Problem details - Each of the records must appear again, exactly as it was written.

Records for processing -
---*---
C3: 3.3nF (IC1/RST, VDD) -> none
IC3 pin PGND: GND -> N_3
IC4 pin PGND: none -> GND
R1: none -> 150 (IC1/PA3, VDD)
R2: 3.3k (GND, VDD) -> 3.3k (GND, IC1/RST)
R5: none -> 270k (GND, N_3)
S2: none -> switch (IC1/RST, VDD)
---*---
Response area -
C3: 3.3nF (IC1/RST, VDD) -> none
IC3 pin PGND: GND -> N_3
IC4 pin PGND: none -> GND
R1: none -> 150 (IC1/PA3, VDD)
R2: 3.3k (GND, VDD) -> 3.3k (GND, IC1/RST)
R5: none -> 270k (GND, N_3)
S2: none -> switch (IC1/RST, VDD)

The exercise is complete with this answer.